What to work on | From the line containing "(344, 343) = (434, 326): yellow" down to the line containing "(532, 232) = (894, 390): white" in the records below, reproduce every line exactly, ends included, and omit all others.

*** Opening of Records shown ***

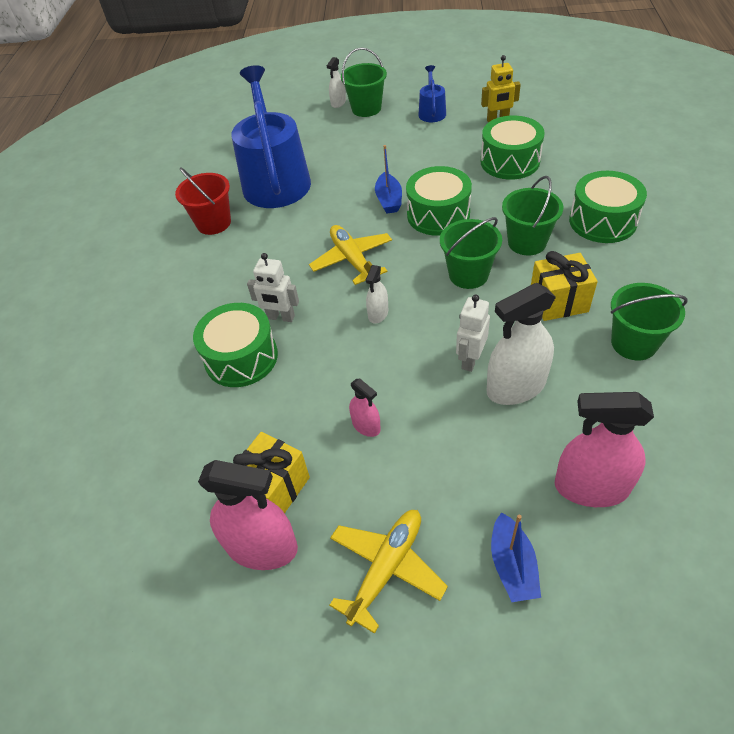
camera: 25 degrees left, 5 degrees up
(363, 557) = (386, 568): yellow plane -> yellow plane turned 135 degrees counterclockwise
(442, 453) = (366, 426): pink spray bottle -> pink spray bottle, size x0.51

*** Close of Records shown ***
*** Opening of Records shown ***

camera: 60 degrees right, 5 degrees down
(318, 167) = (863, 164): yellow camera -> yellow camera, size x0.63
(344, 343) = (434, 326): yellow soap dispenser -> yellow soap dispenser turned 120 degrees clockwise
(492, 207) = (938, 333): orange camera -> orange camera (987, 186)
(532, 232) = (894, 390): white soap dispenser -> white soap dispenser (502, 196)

*** Close of Records shown ***

Task solution |
(344, 343) = (434, 326): yellow soap dispenser -> yellow soap dispenser turned 120 degrees clockwise
(492, 207) = (938, 333): orange camera -> orange camera (987, 186)
(532, 232) = (894, 390): white soap dispenser -> white soap dispenser (502, 196)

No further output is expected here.